◆ Study material:
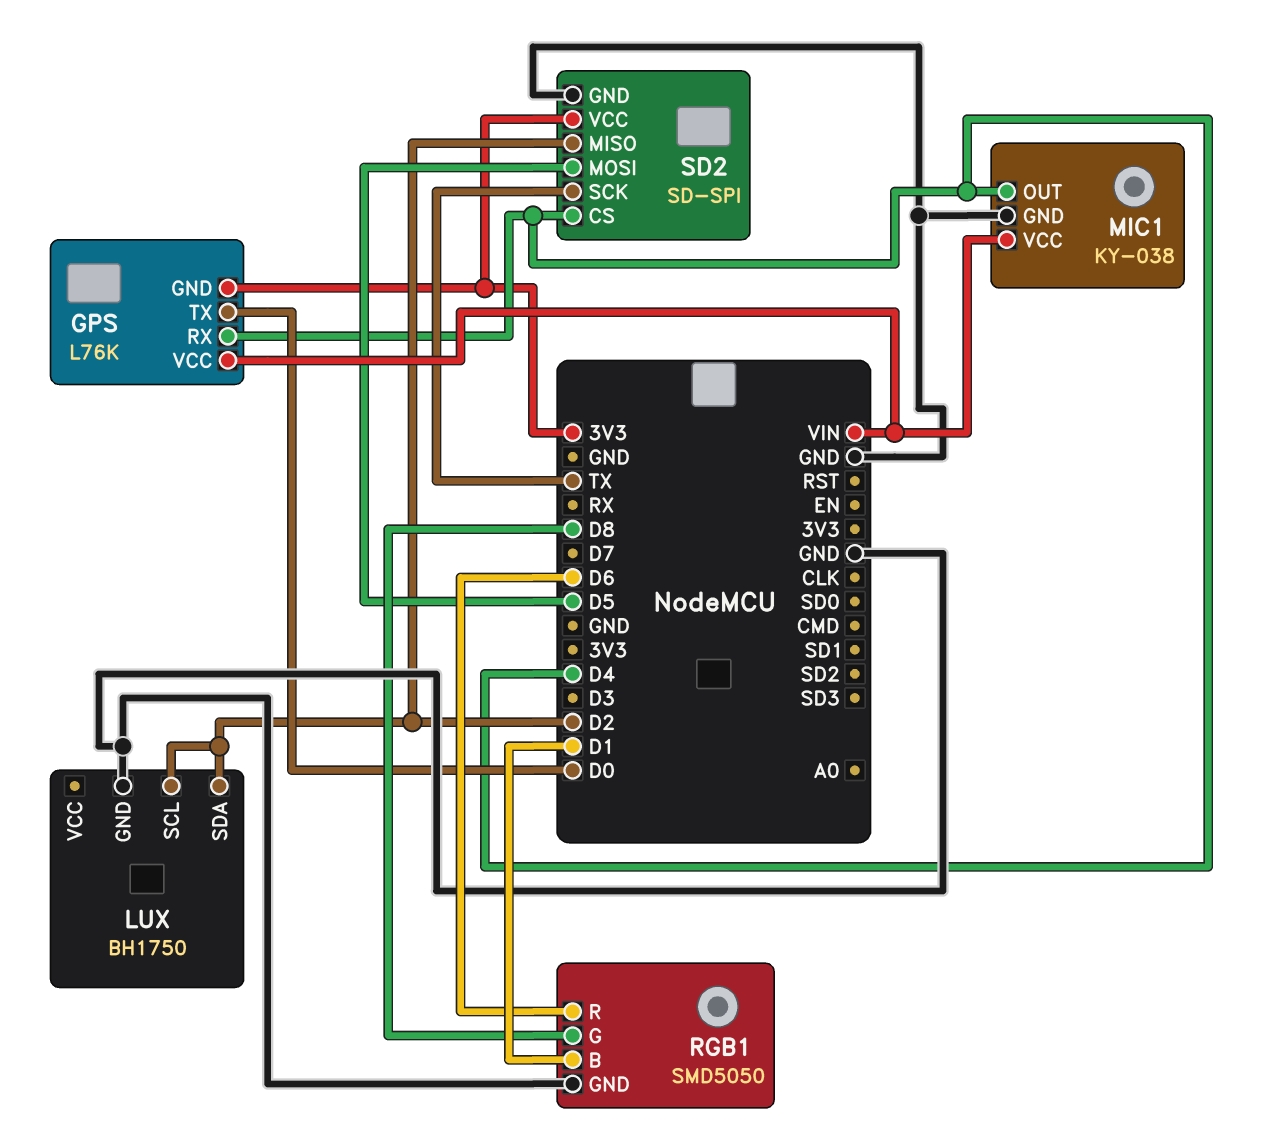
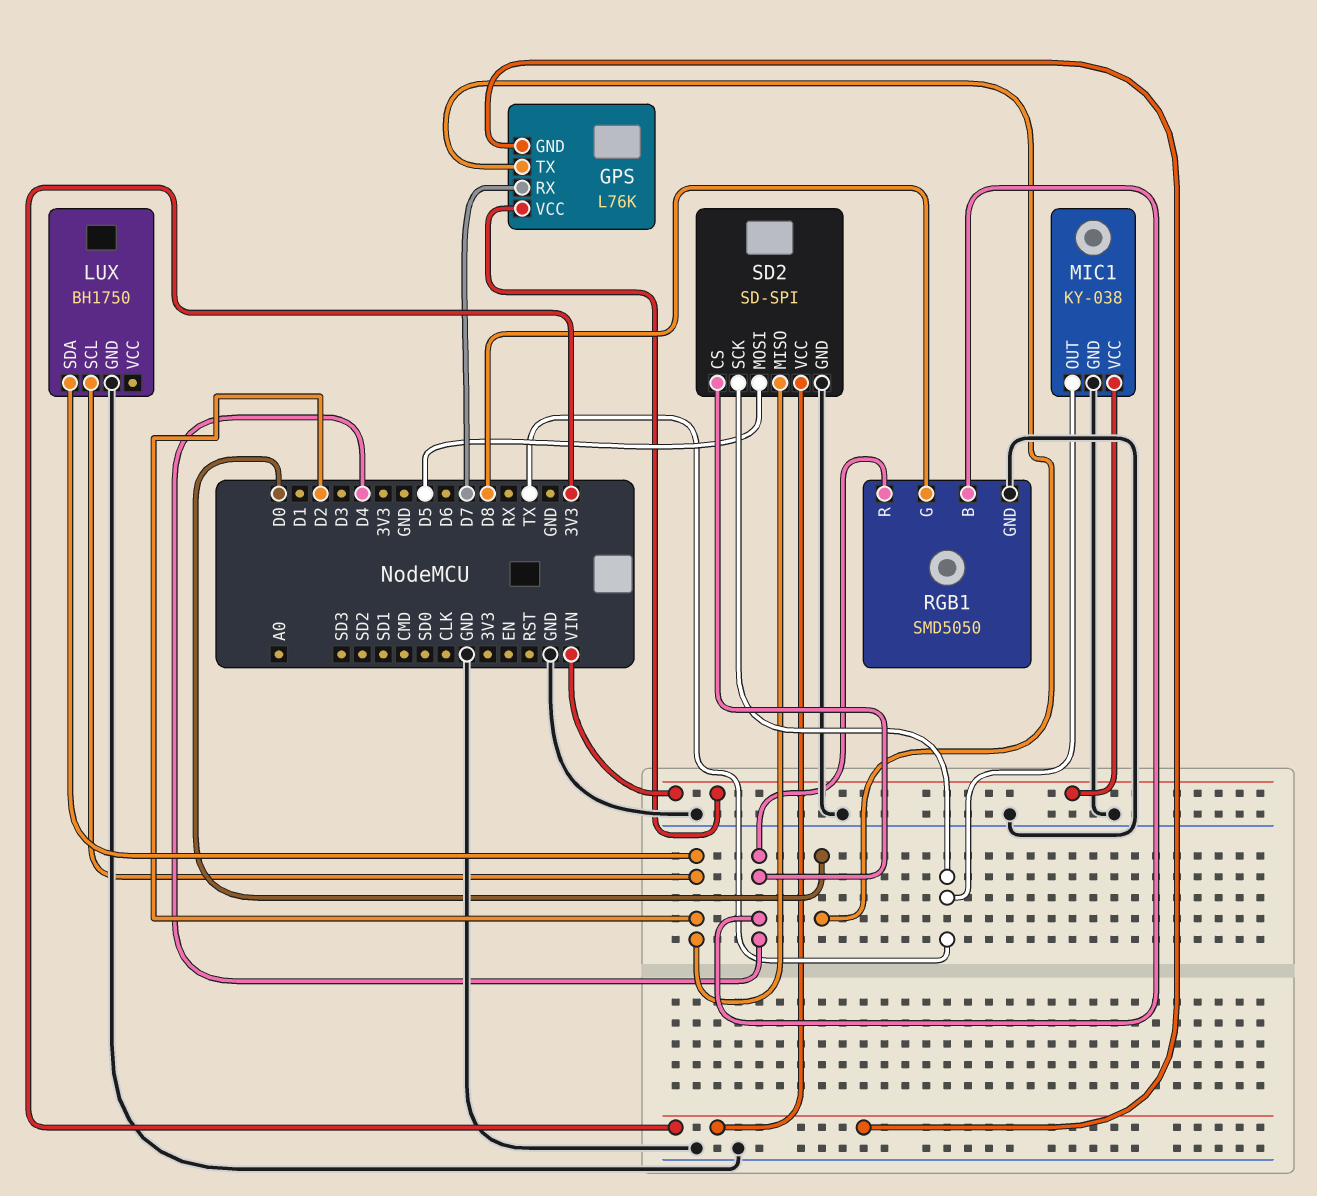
GPS pin RX: D4 -> D7
MIC1 pin OUT: D4 -> TX
RGB1 pin B: D1 -> D4
RGB1 pin R: D6 -> D4

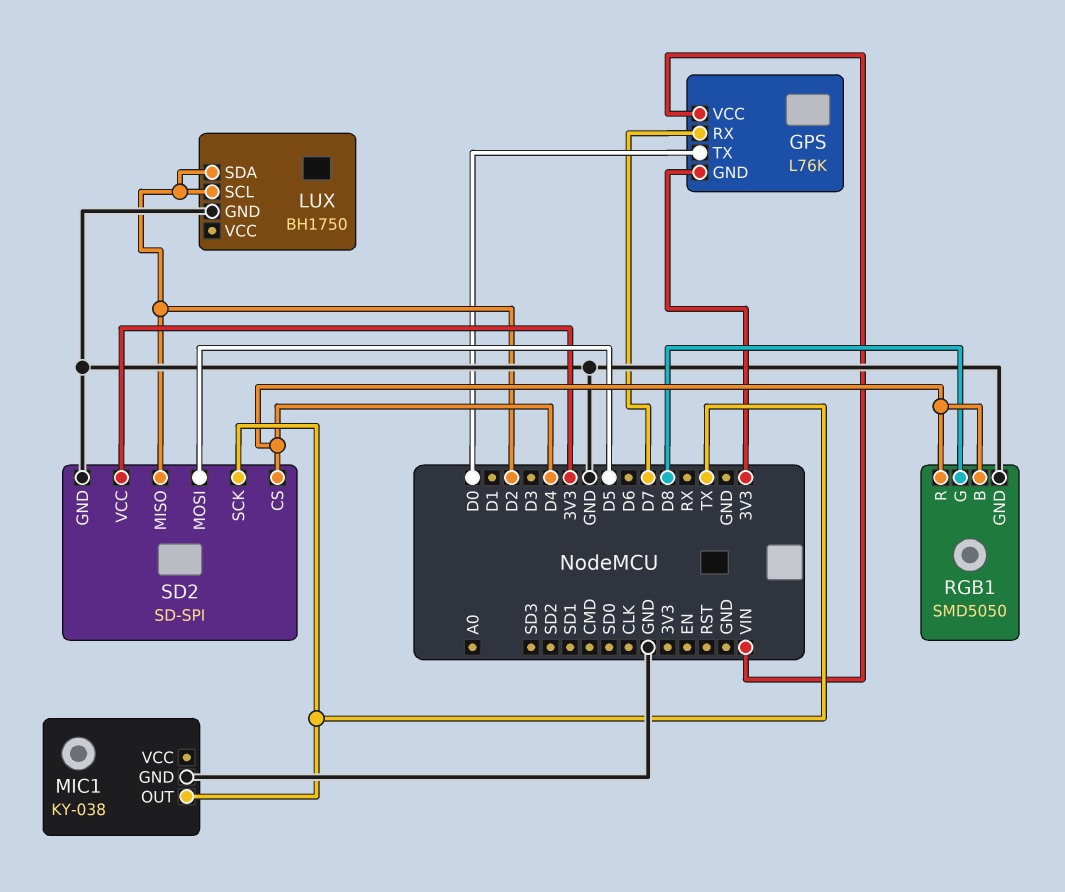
MIC1 pin VCC: VIN -> none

◆ What is expected: Could you transcribe the records above exactly, leaving out any pictures?

◆ Answer box:
GPS pin RX: D4 -> D7
MIC1 pin OUT: D4 -> TX
RGB1 pin B: D1 -> D4
RGB1 pin R: D6 -> D4

MIC1 pin VCC: VIN -> none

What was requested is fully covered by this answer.